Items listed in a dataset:
================================

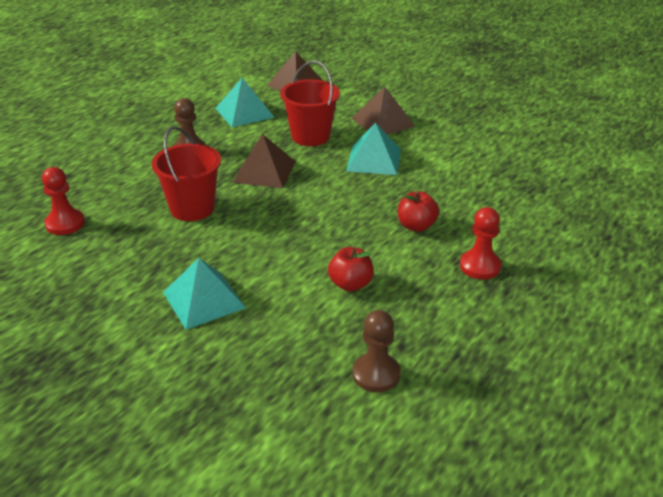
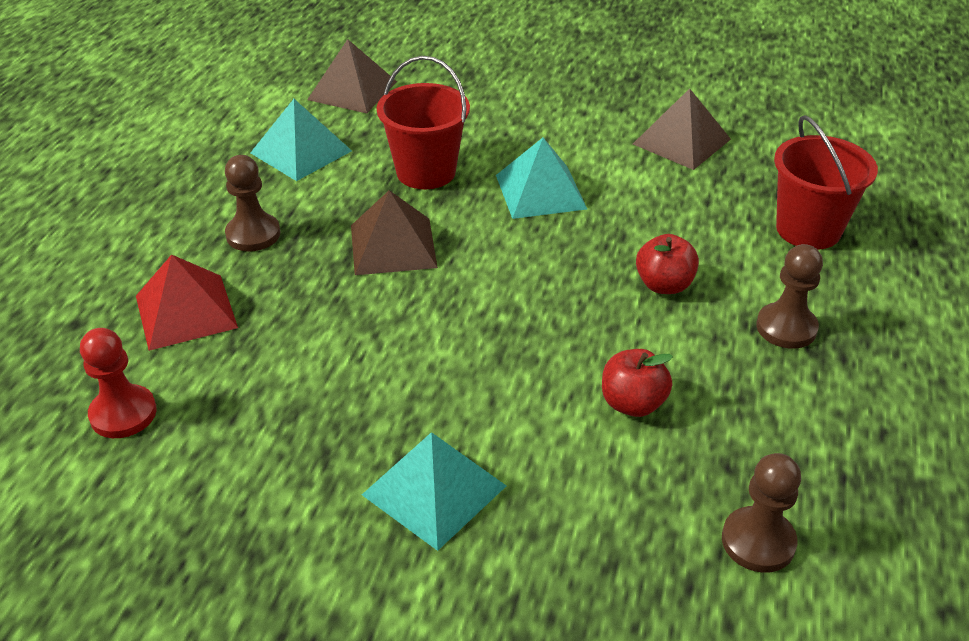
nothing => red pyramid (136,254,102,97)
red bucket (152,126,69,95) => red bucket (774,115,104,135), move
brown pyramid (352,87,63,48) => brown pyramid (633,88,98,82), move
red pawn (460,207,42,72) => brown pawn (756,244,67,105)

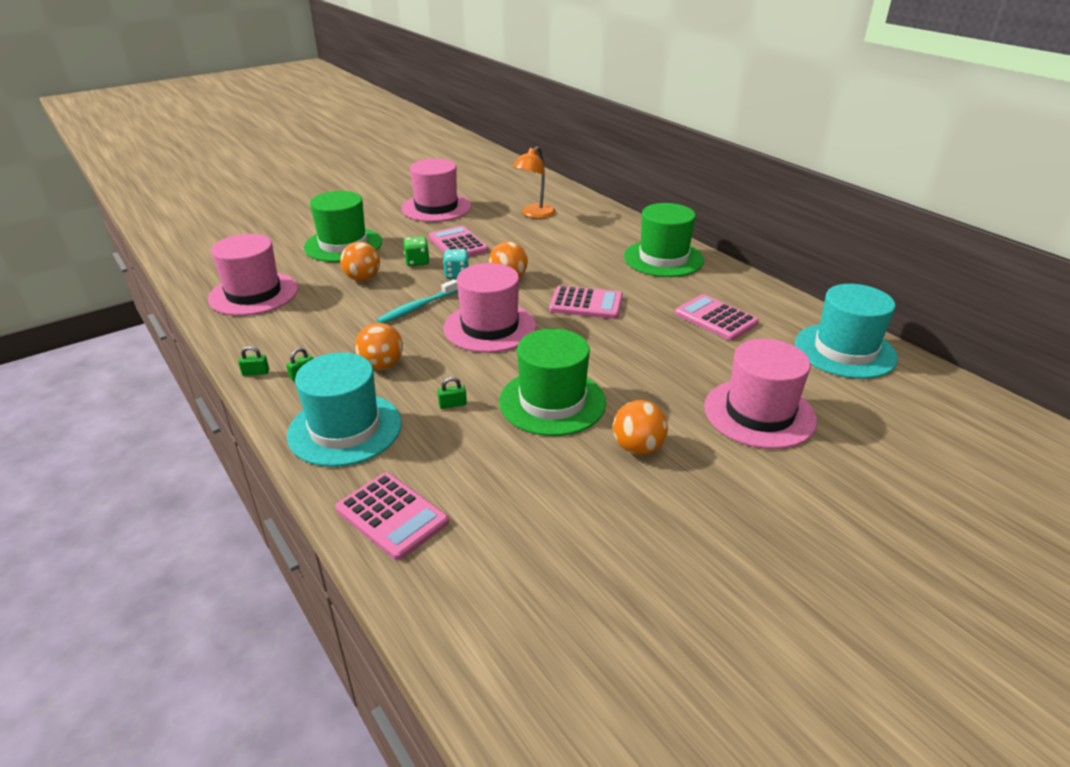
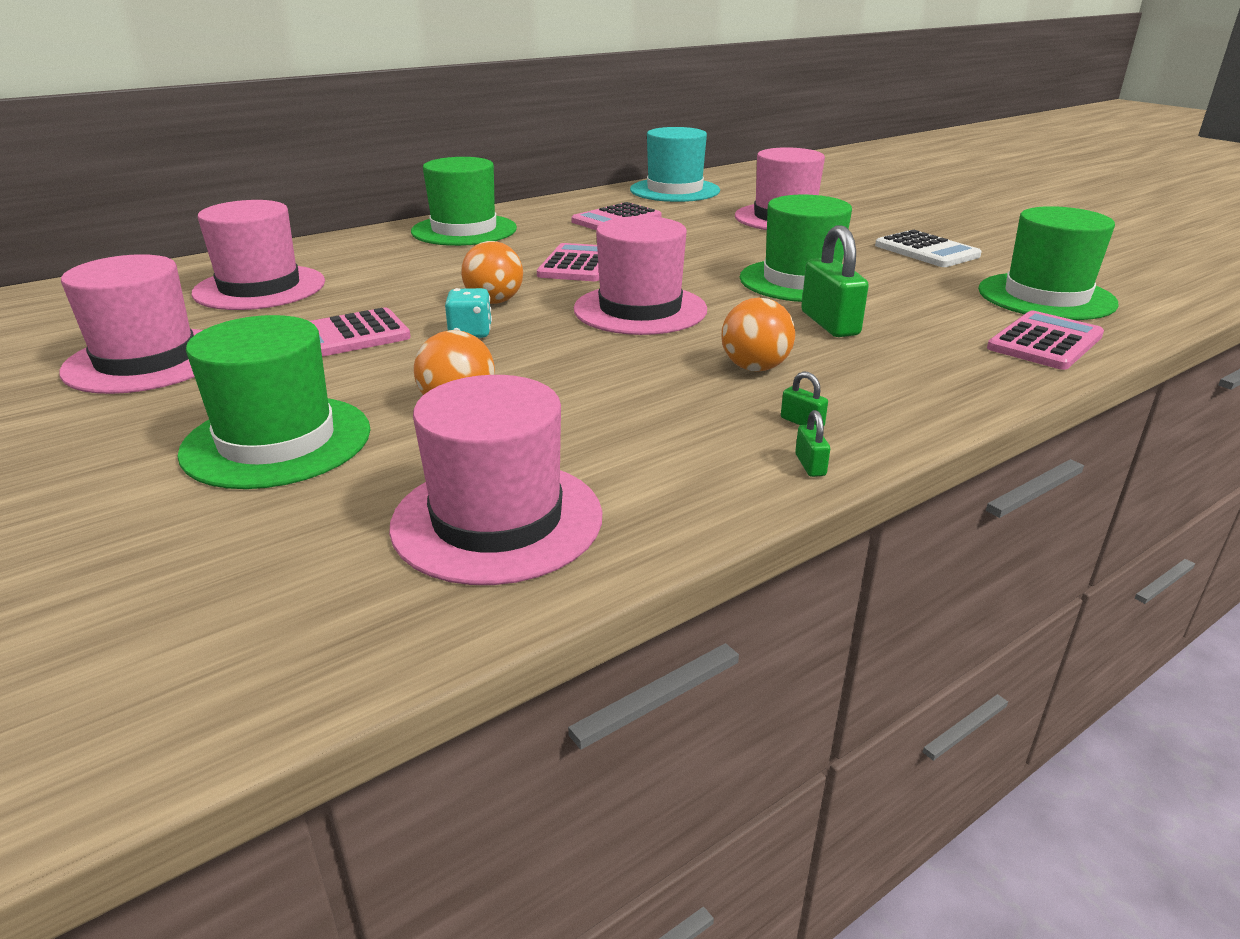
turquoise hat (287,352,115,115) => nothing
turquoise toothbrush (377,279,81,44) => nothing
green dice (403,237,27,29) => nothing
orange ball (613,400,55,55) => nothing
nothing => white calculator (875,230,107,37)
nothing => green hat (978,206,141,114)
orange lamp (513,146,43,73) => pink hat (192,200,133,110)
green padlock (438,377,29,32) => green padlock (801,225,68,112), x2.23

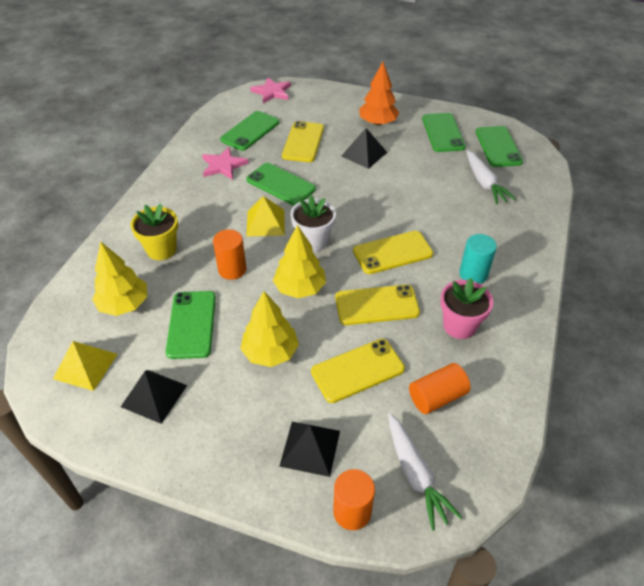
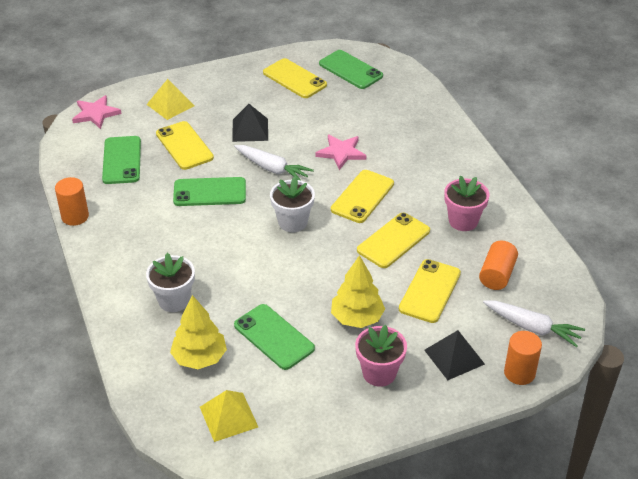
black pyramid (121,370,66,54) => nothing
yellow tree (273,225,53,73) => nothing
orange tree (359,62,40,64) => nothing
turquoise cylinder (459,234,38,50) => nothing
nothing => pink flower pot (355,324,52,63)
pink star (202,147,47,33) => pink star (315,135,51,35), move
orange cylinder (213,229,33,51) => orange cylinder (55,177,34,49), move
yellow pyramid (246,196,39,41) => yellow pyramid (146,79,49,41), move
white carrot (466,150,50,54) => white carrot (234,145,80,35), move
yellow flower pot (130,204,48,56) => white flower pot (146,253,49,59)
green phone (422,113,44,39) => yellow phone (263,58,64,40)

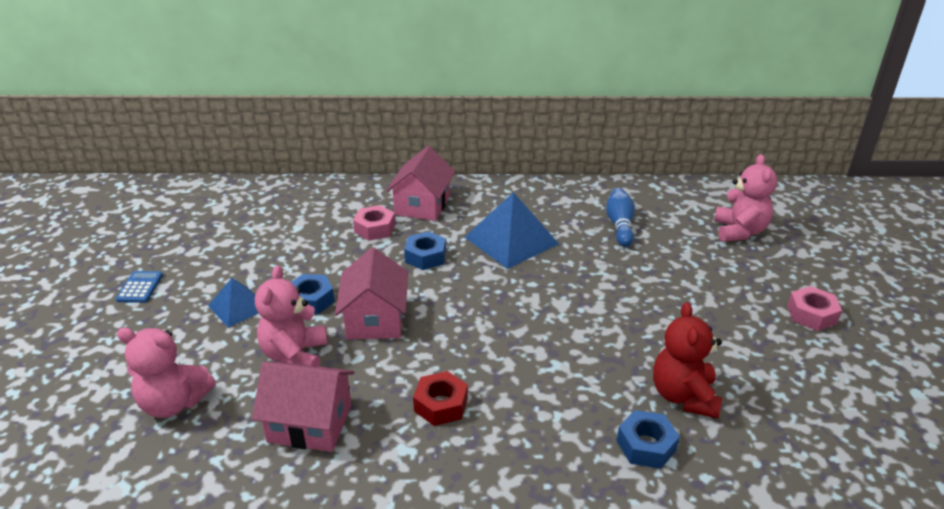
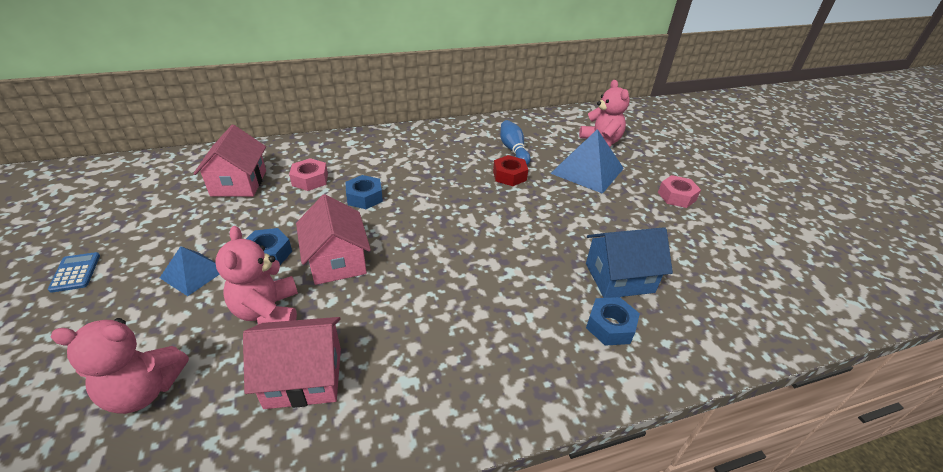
pink house (386,146,69,75) => pink house (193,125,73,72), move
red nut (413,371,55,55) => red nut (493,155,35,31), move
blue pyramid (465,192,94,77) => blue pyramid (550,129,74,65), move
red teddy bear (653,302,69,117) => blue house (586,227,87,71)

================================

**Task to carry out:**
Your answer must be a verbatim copy of the entries above, with no images included.

**Response for this exercise:**
nothing => red pyramid (136,254,102,97)
red bucket (152,126,69,95) => red bucket (774,115,104,135), move
brown pyramid (352,87,63,48) => brown pyramid (633,88,98,82), move
red pawn (460,207,42,72) => brown pawn (756,244,67,105)

turquoise hat (287,352,115,115) => nothing
turquoise toothbrush (377,279,81,44) => nothing
green dice (403,237,27,29) => nothing
orange ball (613,400,55,55) => nothing
nothing => white calculator (875,230,107,37)
nothing => green hat (978,206,141,114)
orange lamp (513,146,43,73) => pink hat (192,200,133,110)
green padlock (438,377,29,32) => green padlock (801,225,68,112), x2.23

black pyramid (121,370,66,54) => nothing
yellow tree (273,225,53,73) => nothing
orange tree (359,62,40,64) => nothing
turquoise cylinder (459,234,38,50) => nothing
nothing => pink flower pot (355,324,52,63)
pink star (202,147,47,33) => pink star (315,135,51,35), move
orange cylinder (213,229,33,51) => orange cylinder (55,177,34,49), move
yellow pyramid (246,196,39,41) => yellow pyramid (146,79,49,41), move
white carrot (466,150,50,54) => white carrot (234,145,80,35), move
yellow flower pot (130,204,48,56) => white flower pot (146,253,49,59)
green phone (422,113,44,39) => yellow phone (263,58,64,40)

pink house (386,146,69,75) => pink house (193,125,73,72), move
red nut (413,371,55,55) => red nut (493,155,35,31), move
blue pyramid (465,192,94,77) => blue pyramid (550,129,74,65), move
red teddy bear (653,302,69,117) => blue house (586,227,87,71)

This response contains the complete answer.